__Exercise brief__. Each line from the one with "D206: diode BAV21" through the final line of the entries below must be printed exactly, and the pictures must not be.

[[ Dataset content, beginning ]]

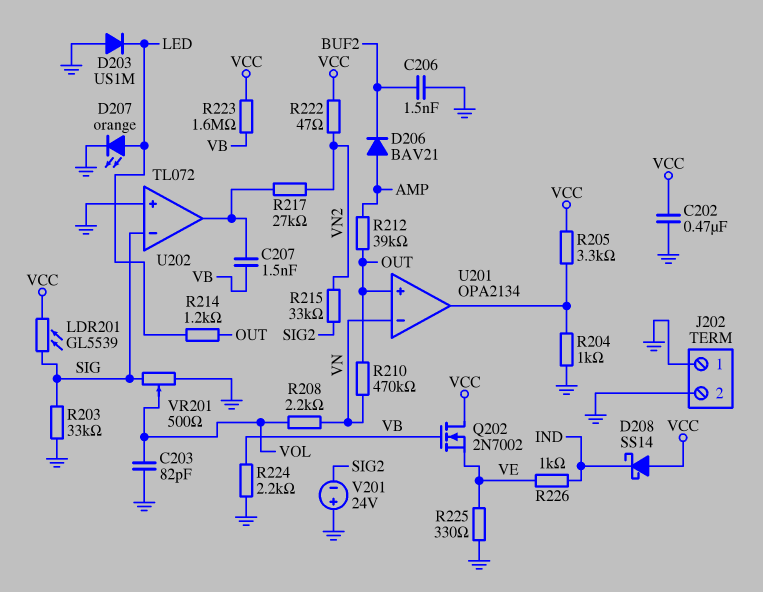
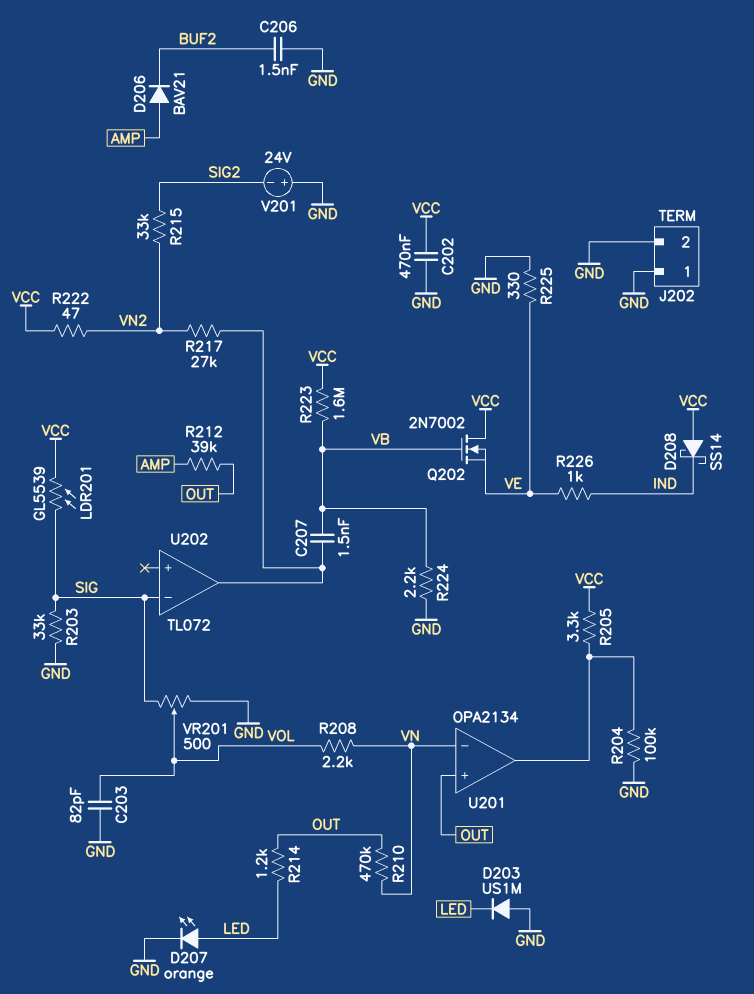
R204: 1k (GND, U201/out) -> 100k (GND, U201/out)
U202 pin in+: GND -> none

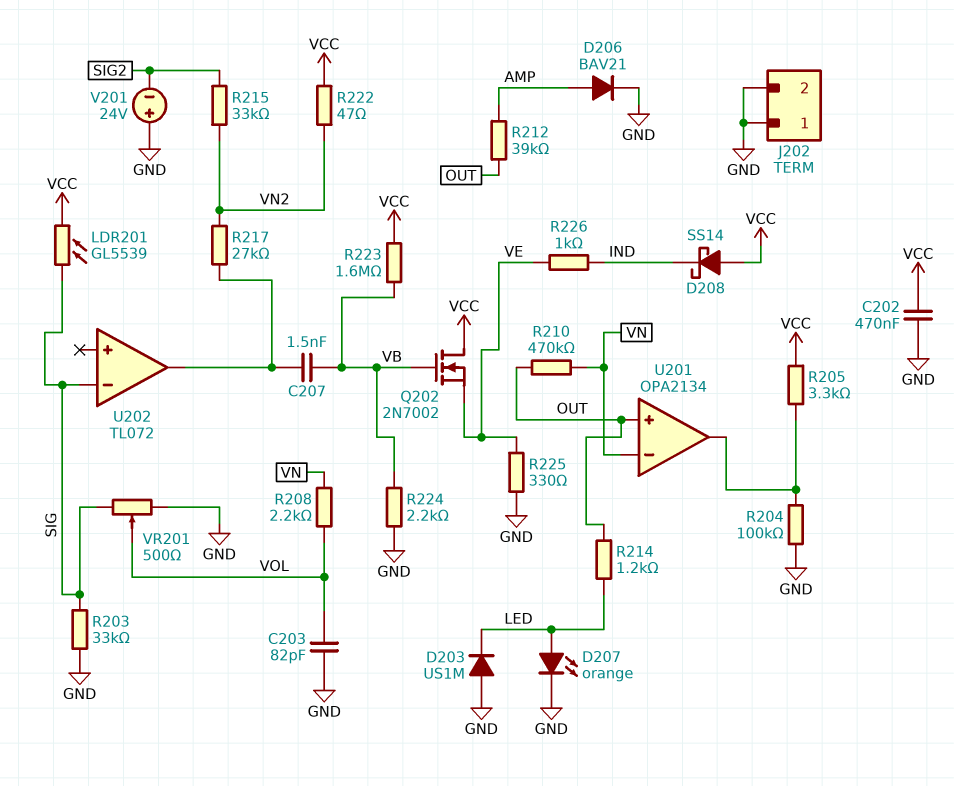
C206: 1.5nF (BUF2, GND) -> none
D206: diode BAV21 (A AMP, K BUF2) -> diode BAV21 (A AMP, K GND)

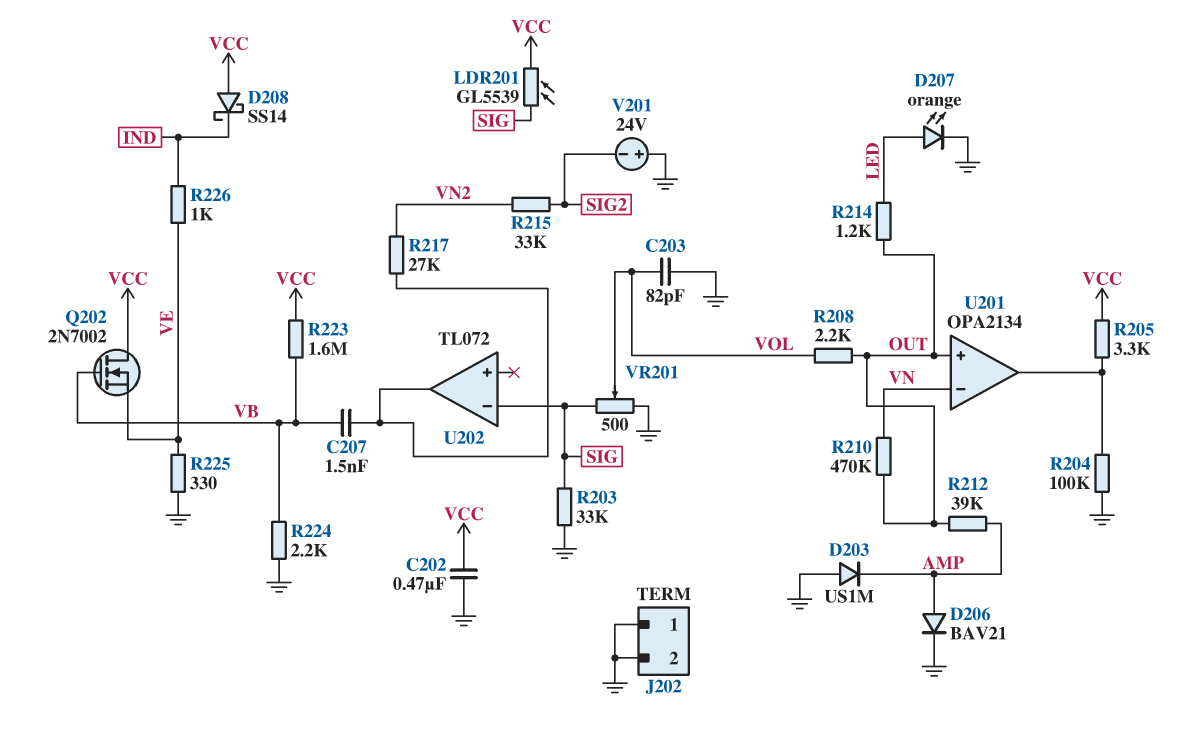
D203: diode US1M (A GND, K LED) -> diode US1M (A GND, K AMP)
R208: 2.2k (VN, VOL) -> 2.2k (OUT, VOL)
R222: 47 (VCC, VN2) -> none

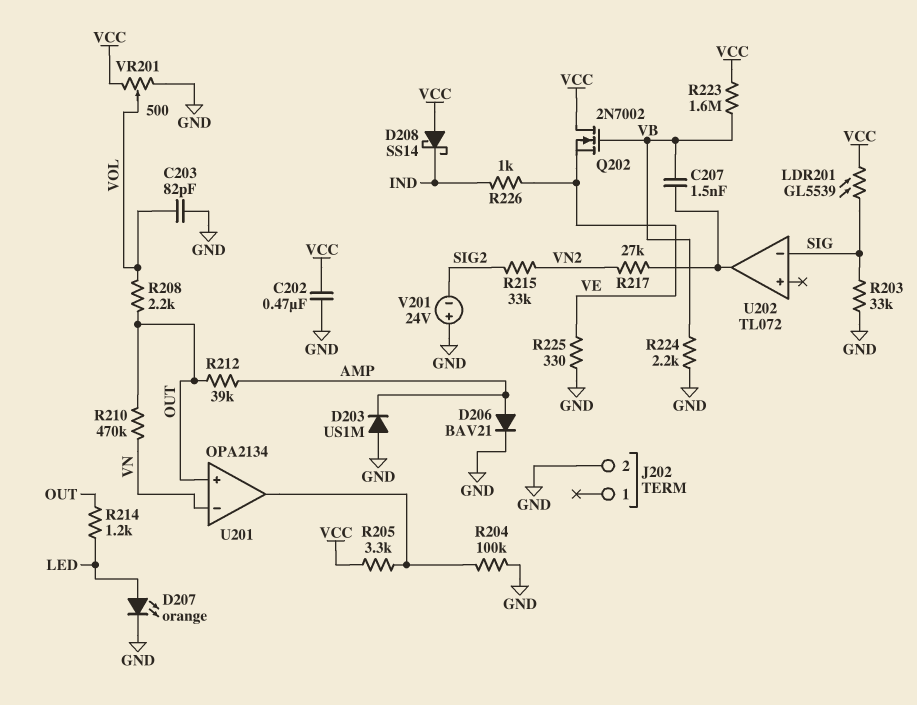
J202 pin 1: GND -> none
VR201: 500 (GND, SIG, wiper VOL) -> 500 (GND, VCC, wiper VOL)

[[ Dataset content, end ]]

__Exercise response__.
D206: diode BAV21 (A AMP, K BUF2) -> diode BAV21 (A AMP, K GND)

D203: diode US1M (A GND, K LED) -> diode US1M (A GND, K AMP)
R208: 2.2k (VN, VOL) -> 2.2k (OUT, VOL)
R222: 47 (VCC, VN2) -> none

J202 pin 1: GND -> none
VR201: 500 (GND, SIG, wiper VOL) -> 500 (GND, VCC, wiper VOL)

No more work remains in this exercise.